Detected change data
Start of Block
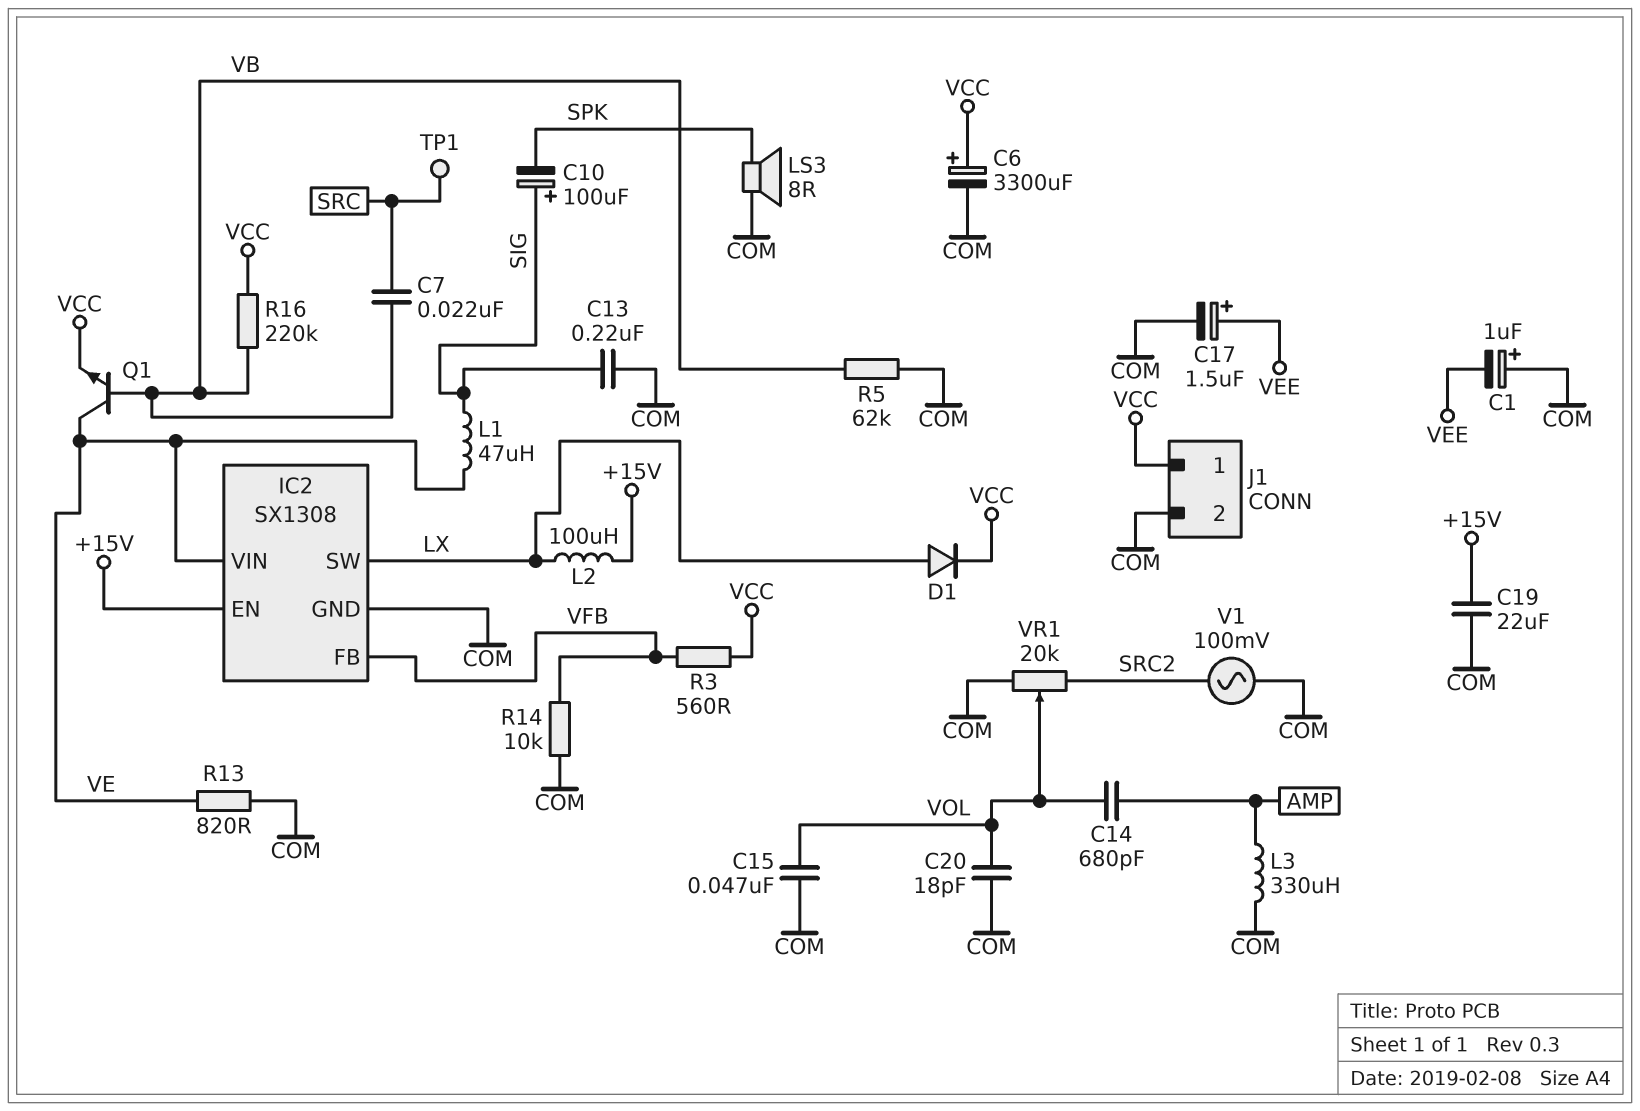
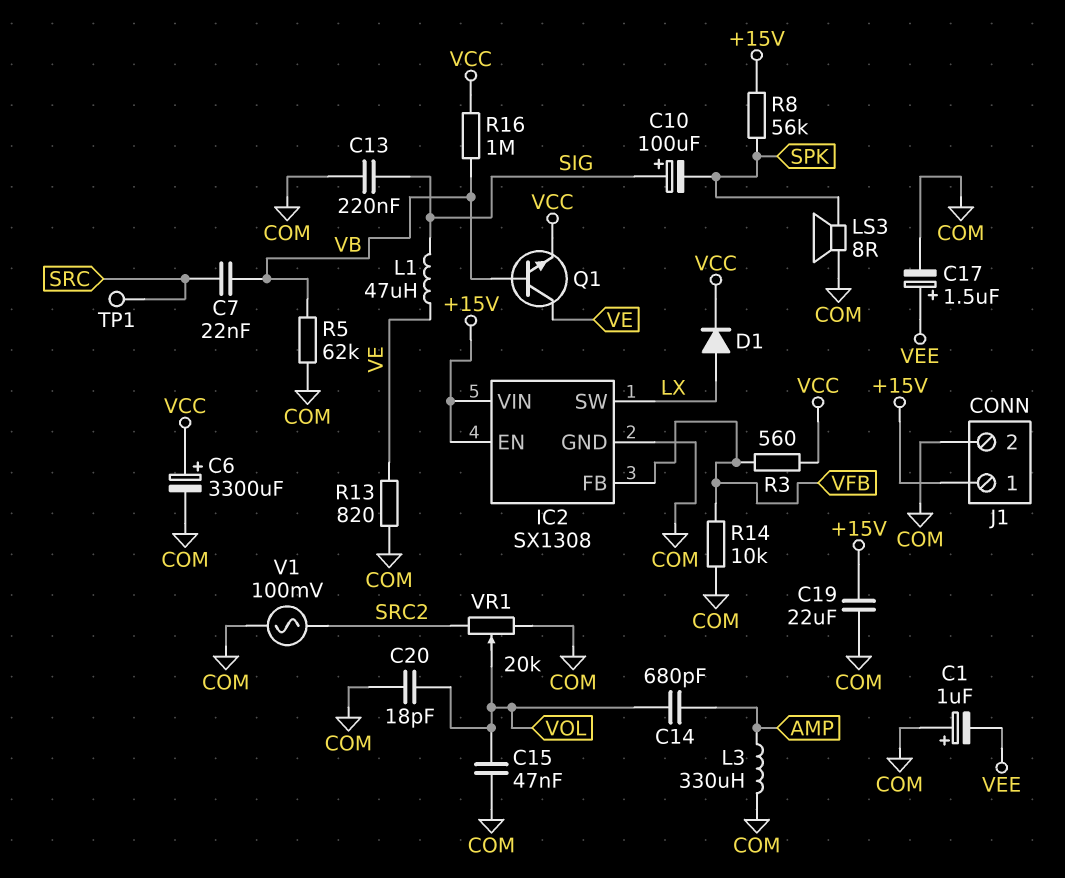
IC2 pin VIN: VE -> +15V
J1 pin 1: VCC -> +15V
L2: 100uH (+15V, LX) -> none
R8: none -> 56k (+15V, SPK)
R16: 220k (VB, VCC) -> 1M (VB, VCC)

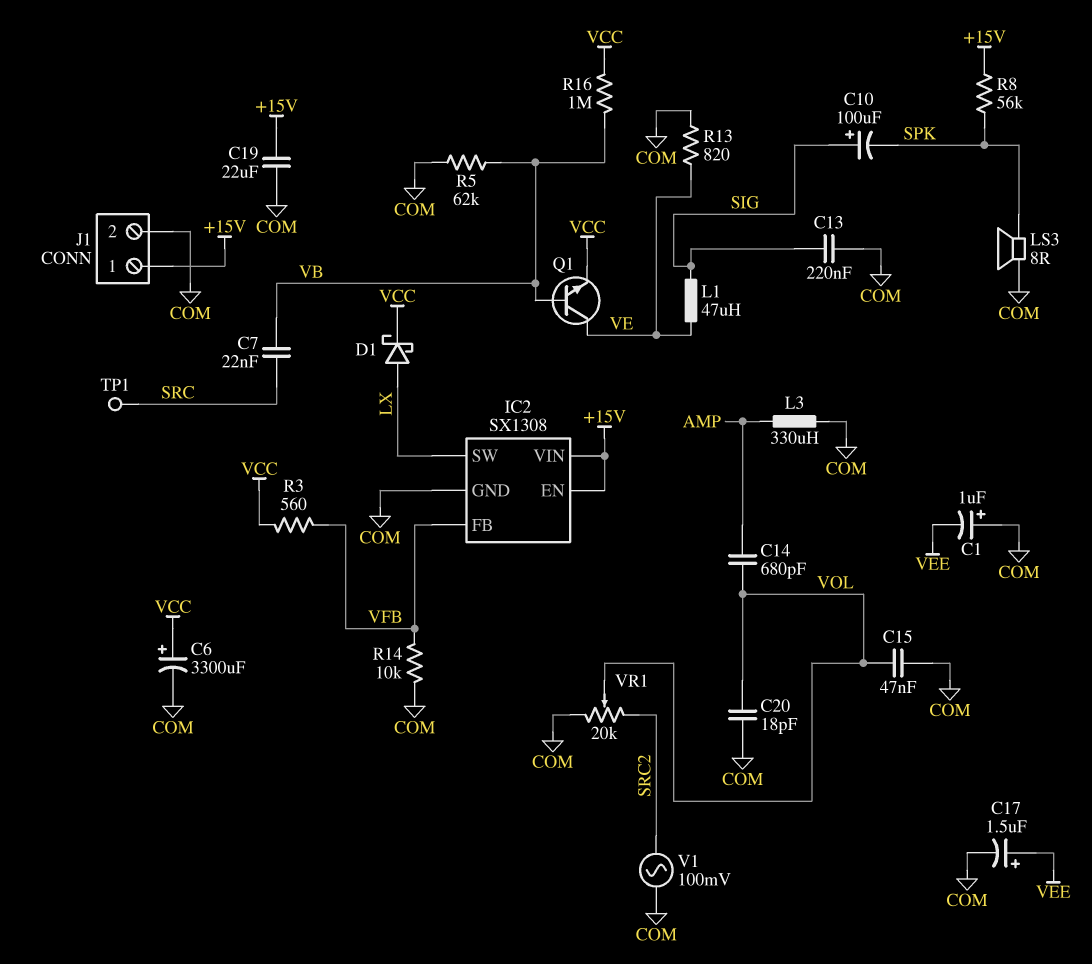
D1: diode (A LX, K VCC) -> schottky (A LX, K VCC)

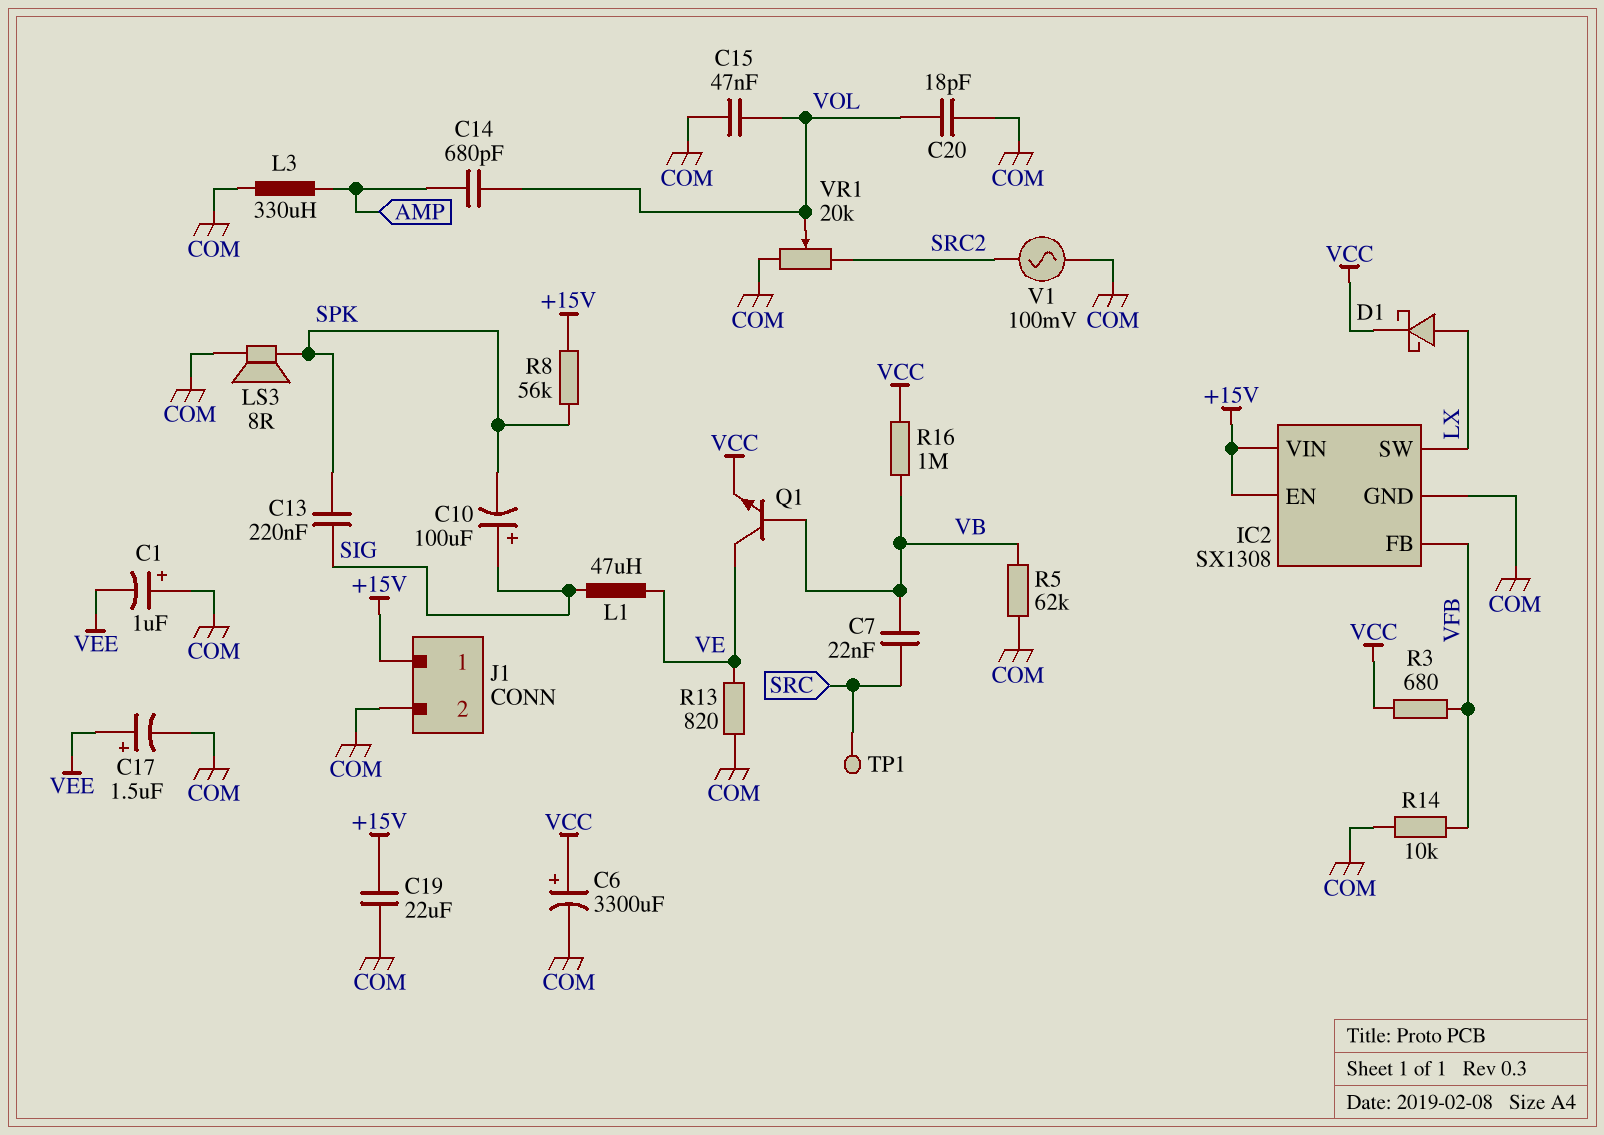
C13: 220nF (COM, SIG) -> 220nF (SIG, SPK)
R3: 560 (VCC, VFB) -> 680 (VCC, VFB)

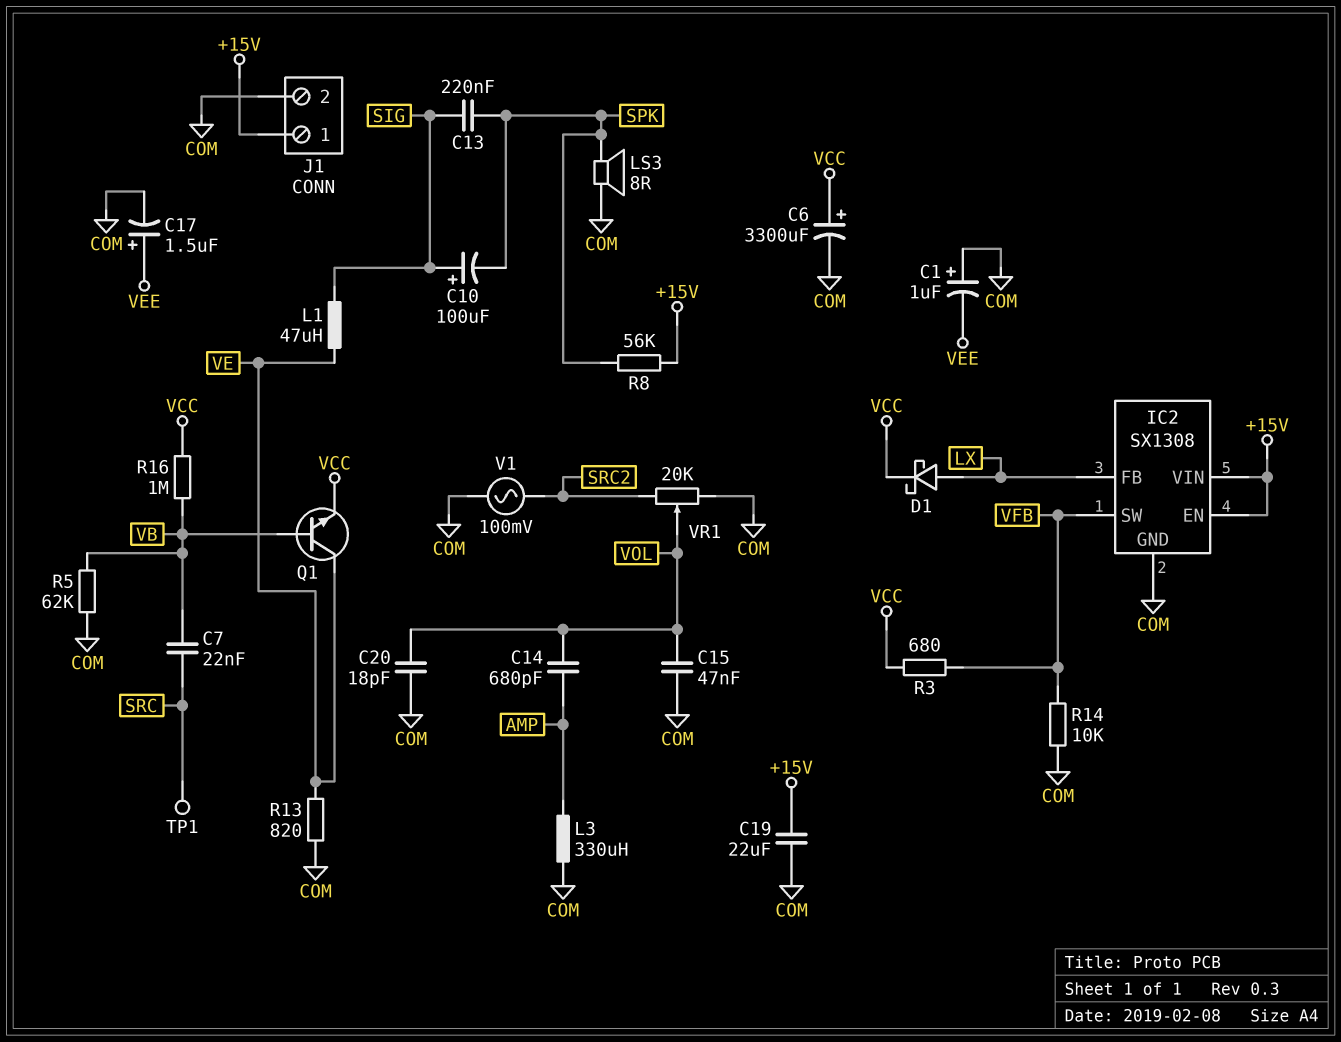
IC2 pin FB: VFB -> LX
IC2 pin SW: LX -> VFB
End of Block
◆ Exercise instructions ◆
All lines from the one containing "R16: 220k (VB, VCC) -> 1M (VB, VCC)" through the end of the data are to be written out exactly, with nothing added; skip the pictures.

◆ Answer to this exercise ◆
R16: 220k (VB, VCC) -> 1M (VB, VCC)

D1: diode (A LX, K VCC) -> schottky (A LX, K VCC)

C13: 220nF (COM, SIG) -> 220nF (SIG, SPK)
R3: 560 (VCC, VFB) -> 680 (VCC, VFB)

IC2 pin FB: VFB -> LX
IC2 pin SW: LX -> VFB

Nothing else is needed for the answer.